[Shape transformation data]
● ● ● ● ●

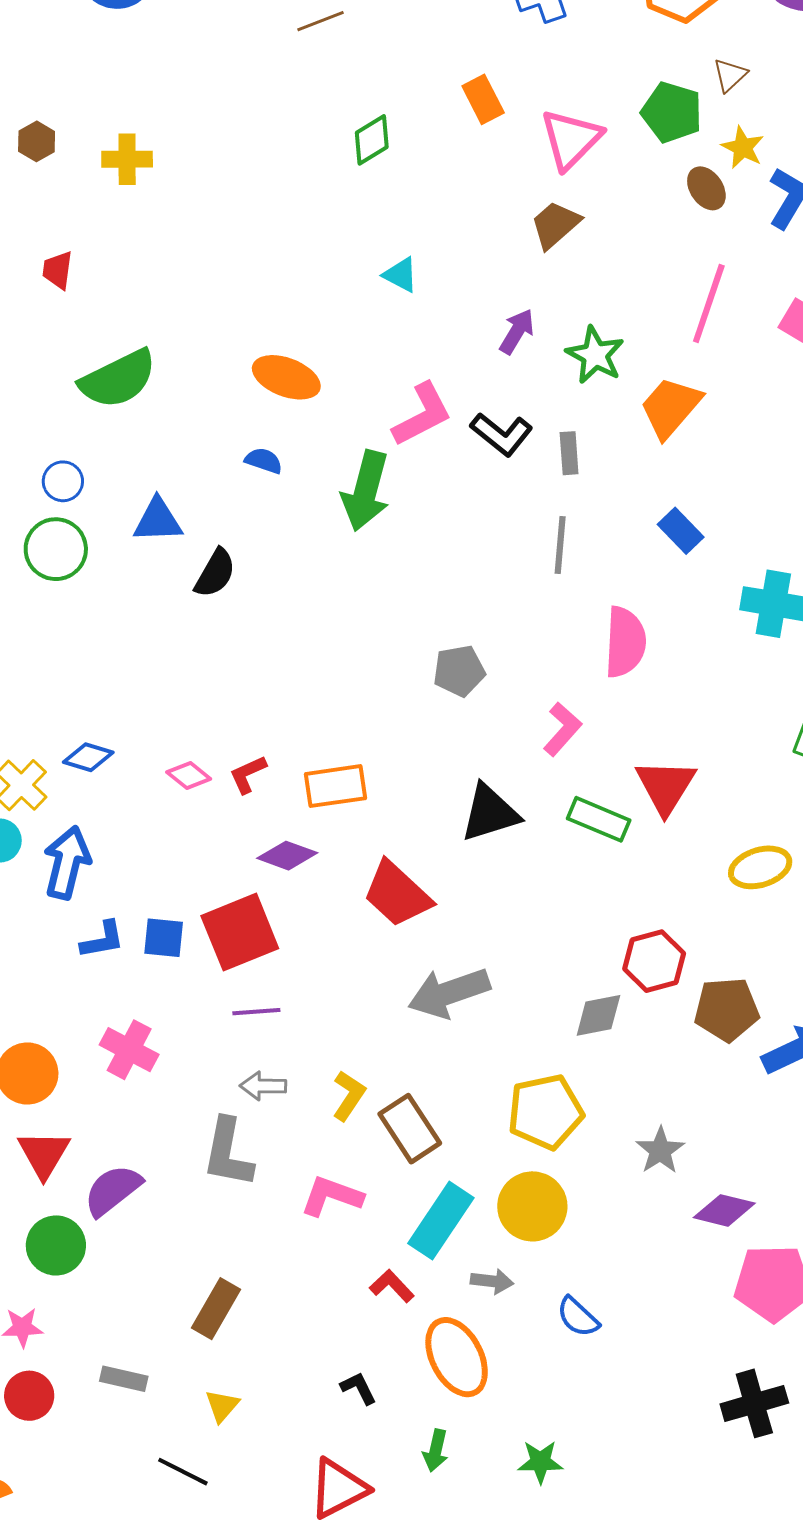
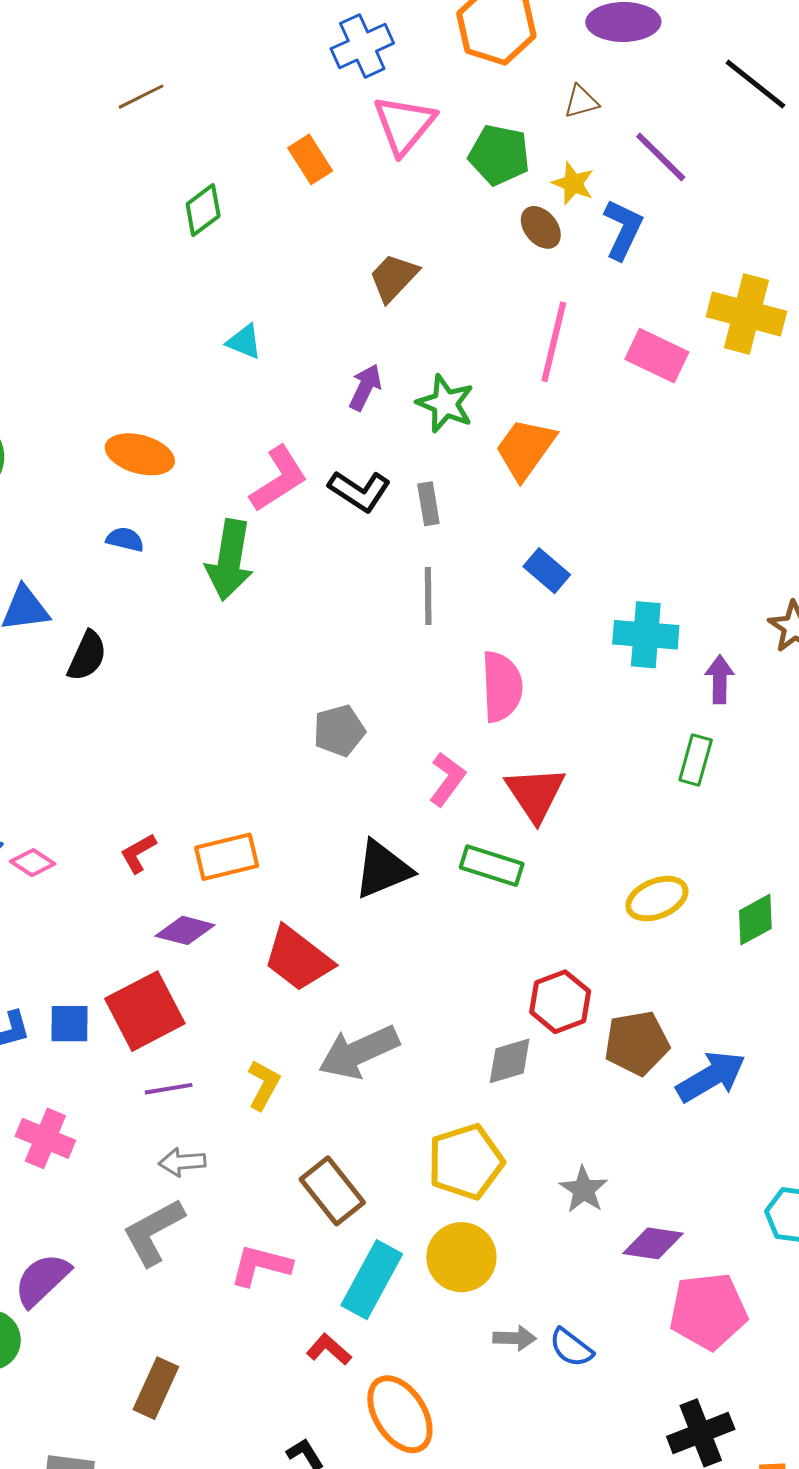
brown triangle: (730, 75) -> (581, 102), moved, turned 33
pink triangle: (571, 139) -> (404, 125), moved
pink diamond: (189, 775) -> (33, 863), moved
red triangle: (666, 786) -> (535, 794), moved
yellow L-shape: (349, 1096) -> (264, 1085), moved
gray L-shape: (228, 1153) -> (153, 1232), turned 56
gray arrow: (492, 1281) -> (515, 1338), moved
blue semicircle: (578, 1317) -> (571, 1348), moved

● ● ● ● ●

• _Problem statement_: All entries need repeating exactly, but without the pictures.

• _Response below_:
brown triangle: (730, 75) -> (581, 102), moved, turned 33
pink triangle: (571, 139) -> (404, 125), moved
pink diamond: (189, 775) -> (33, 863), moved
red triangle: (666, 786) -> (535, 794), moved
yellow L-shape: (349, 1096) -> (264, 1085), moved
gray L-shape: (228, 1153) -> (153, 1232), turned 56
gray arrow: (492, 1281) -> (515, 1338), moved
blue semicircle: (578, 1317) -> (571, 1348), moved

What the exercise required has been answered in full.